* _Task prompt_
Write out again only the lines running from the one that contains "Käse [weiß] (no. 2 from left)" to the end of the records below, including both the first and the last.

Coordinate-based object records
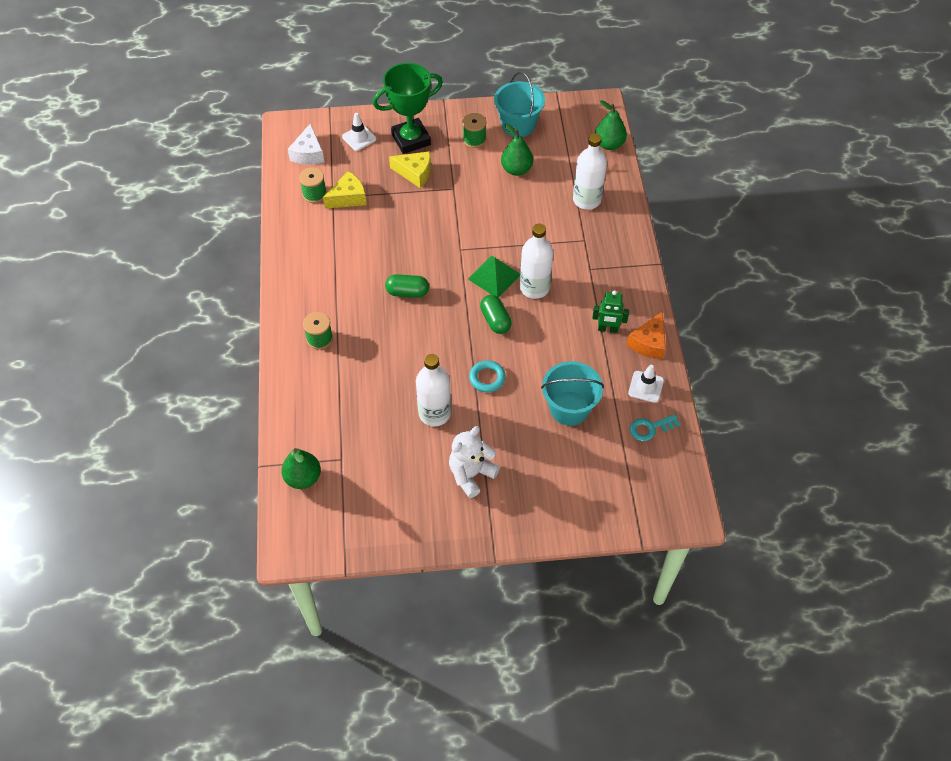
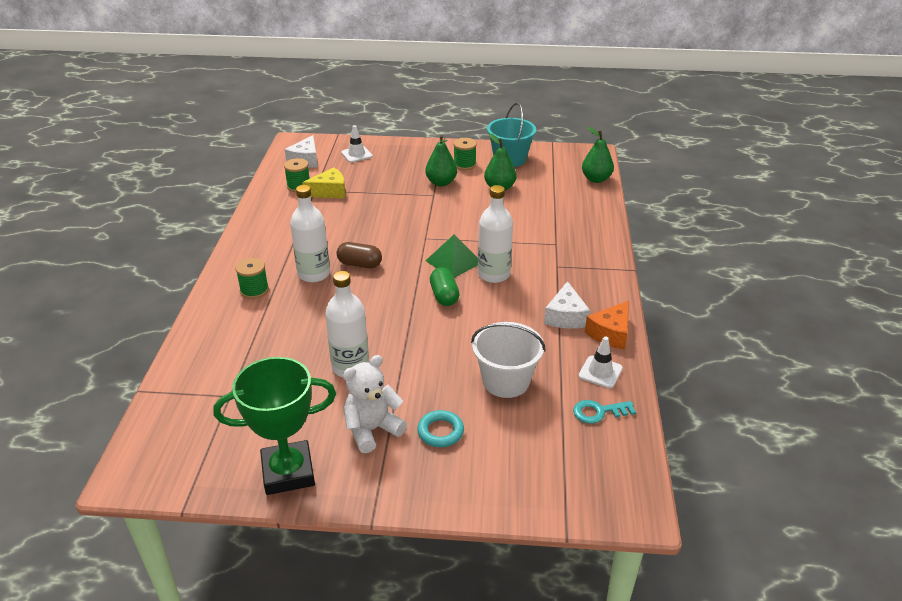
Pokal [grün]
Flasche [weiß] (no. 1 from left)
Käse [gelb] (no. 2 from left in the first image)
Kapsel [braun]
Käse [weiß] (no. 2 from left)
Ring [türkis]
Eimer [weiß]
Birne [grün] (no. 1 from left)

* _Task result_
Käse [weiß] (no. 2 from left)
Ring [türkis]
Eimer [weiß]
Birne [grün] (no. 1 from left)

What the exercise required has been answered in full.